Collected data entries:
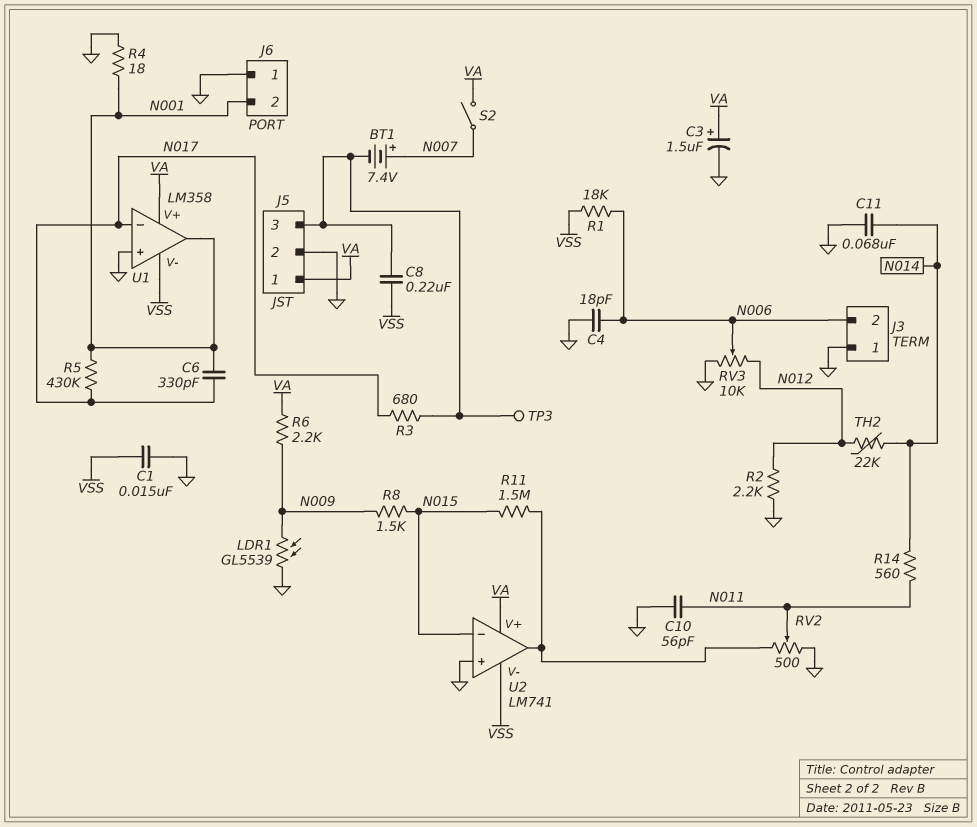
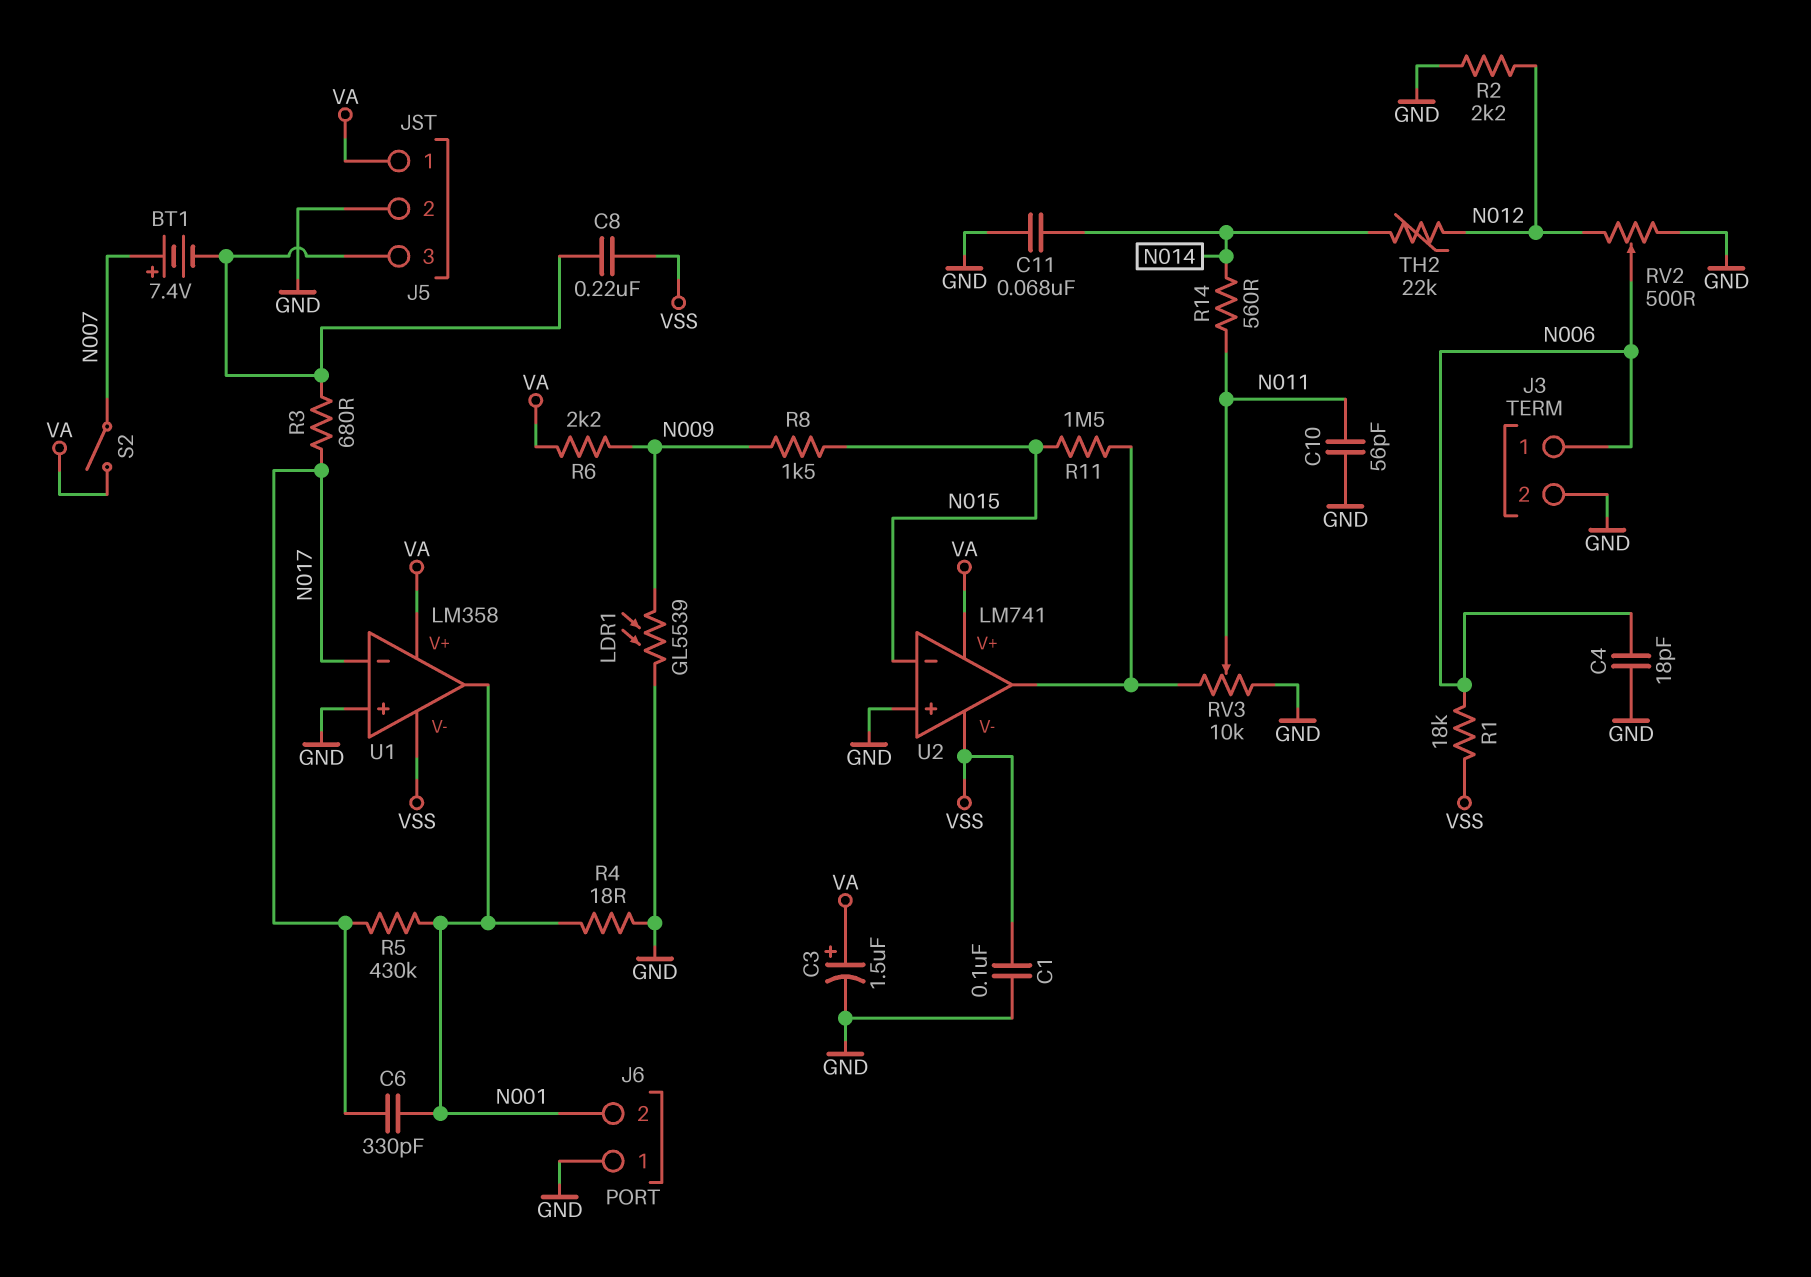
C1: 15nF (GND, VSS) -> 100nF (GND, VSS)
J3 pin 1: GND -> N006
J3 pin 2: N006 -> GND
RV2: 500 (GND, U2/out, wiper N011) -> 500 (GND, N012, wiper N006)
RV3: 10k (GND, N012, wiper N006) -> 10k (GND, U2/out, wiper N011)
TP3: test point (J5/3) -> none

## [To do]
Apart from the pictures, which are to be omitted, every record must be transcribed exactly.

## [Finished task]
C1: 15nF (GND, VSS) -> 100nF (GND, VSS)
J3 pin 1: GND -> N006
J3 pin 2: N006 -> GND
RV2: 500 (GND, U2/out, wiper N011) -> 500 (GND, N012, wiper N006)
RV3: 10k (GND, N012, wiper N006) -> 10k (GND, U2/out, wiper N011)
TP3: test point (J5/3) -> none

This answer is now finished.